- [Records]:
------------------------------------------------
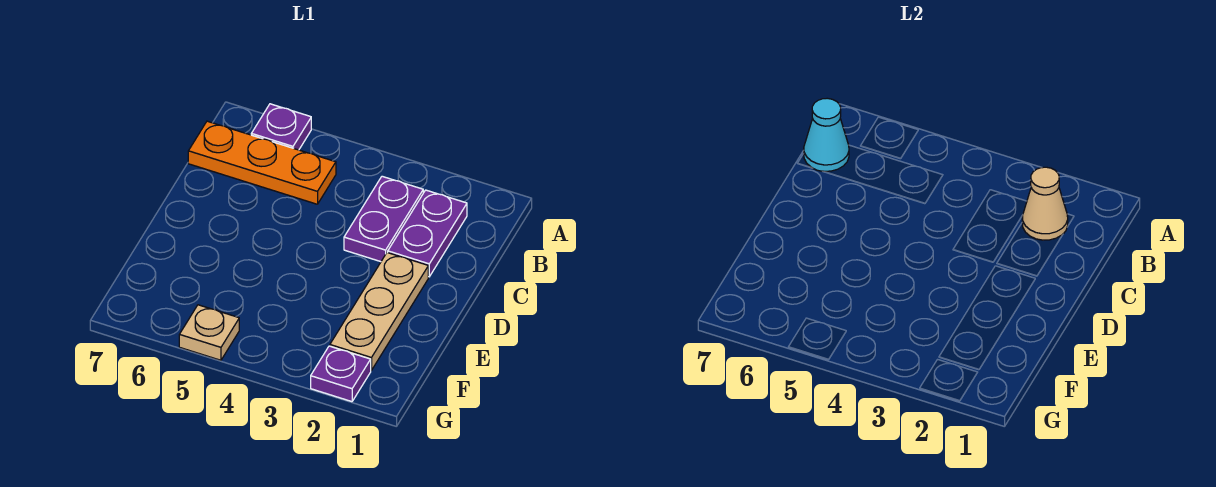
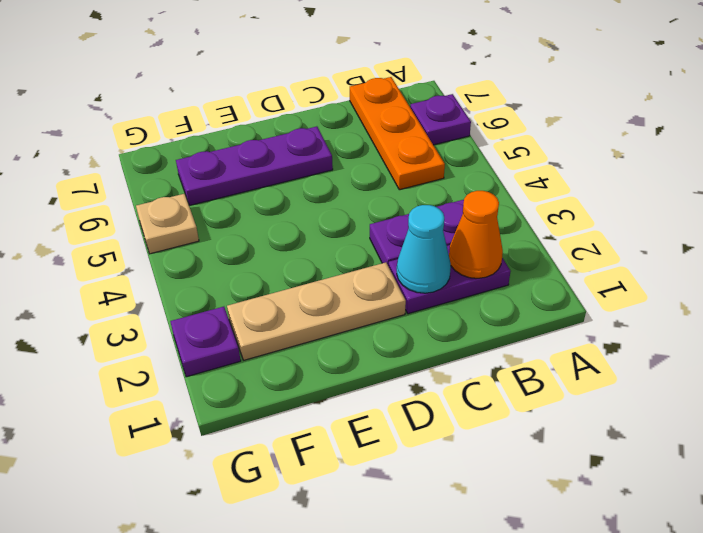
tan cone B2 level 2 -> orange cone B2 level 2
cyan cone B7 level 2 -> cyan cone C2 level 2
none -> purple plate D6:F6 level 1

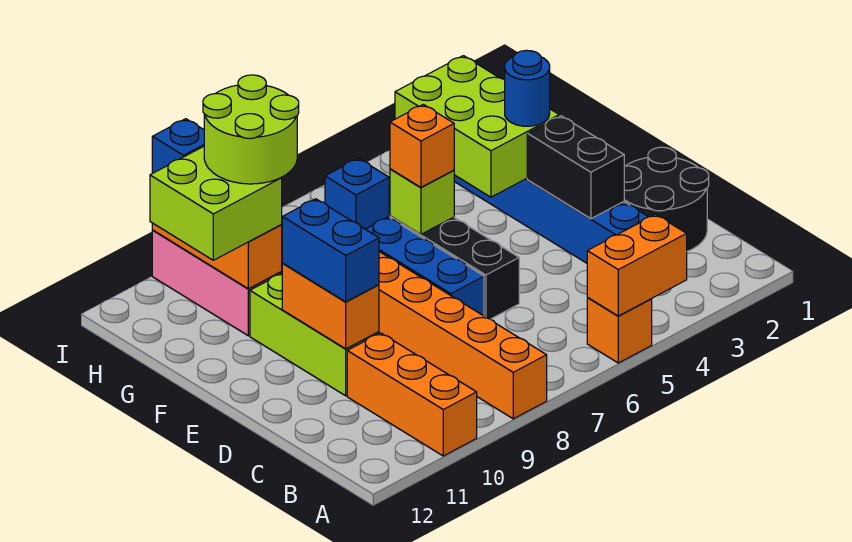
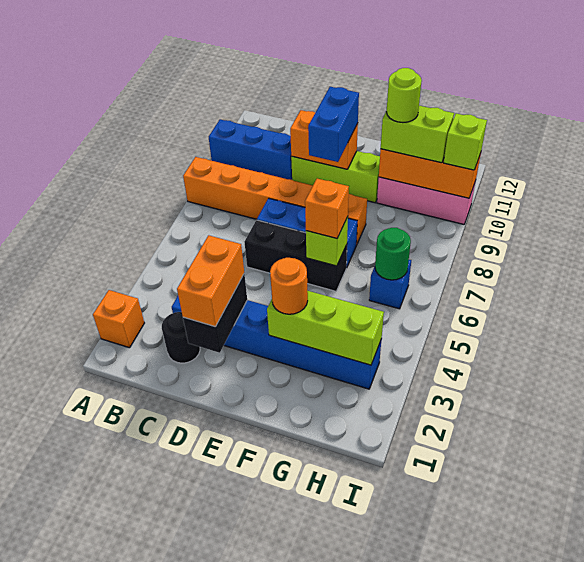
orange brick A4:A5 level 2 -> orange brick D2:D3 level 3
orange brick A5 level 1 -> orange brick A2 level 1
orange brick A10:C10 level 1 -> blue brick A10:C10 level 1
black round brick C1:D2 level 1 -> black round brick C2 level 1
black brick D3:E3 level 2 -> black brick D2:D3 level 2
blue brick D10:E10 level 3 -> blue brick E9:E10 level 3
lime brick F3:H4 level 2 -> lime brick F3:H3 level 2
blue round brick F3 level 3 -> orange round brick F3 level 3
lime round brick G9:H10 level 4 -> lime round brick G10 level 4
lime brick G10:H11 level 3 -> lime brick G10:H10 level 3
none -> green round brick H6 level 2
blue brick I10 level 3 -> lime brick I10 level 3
------------------------------------------------
- [How to complete this task]:
When you reach a picture, pass over it; write out all other material exactly.

- [Response to this task]:
tan cone B2 level 2 -> orange cone B2 level 2
cyan cone B7 level 2 -> cyan cone C2 level 2
none -> purple plate D6:F6 level 1

orange brick A4:A5 level 2 -> orange brick D2:D3 level 3
orange brick A5 level 1 -> orange brick A2 level 1
orange brick A10:C10 level 1 -> blue brick A10:C10 level 1
black round brick C1:D2 level 1 -> black round brick C2 level 1
black brick D3:E3 level 2 -> black brick D2:D3 level 2
blue brick D10:E10 level 3 -> blue brick E9:E10 level 3
lime brick F3:H4 level 2 -> lime brick F3:H3 level 2
blue round brick F3 level 3 -> orange round brick F3 level 3
lime round brick G9:H10 level 4 -> lime round brick G10 level 4
lime brick G10:H11 level 3 -> lime brick G10:H10 level 3
none -> green round brick H6 level 2
blue brick I10 level 3 -> lime brick I10 level 3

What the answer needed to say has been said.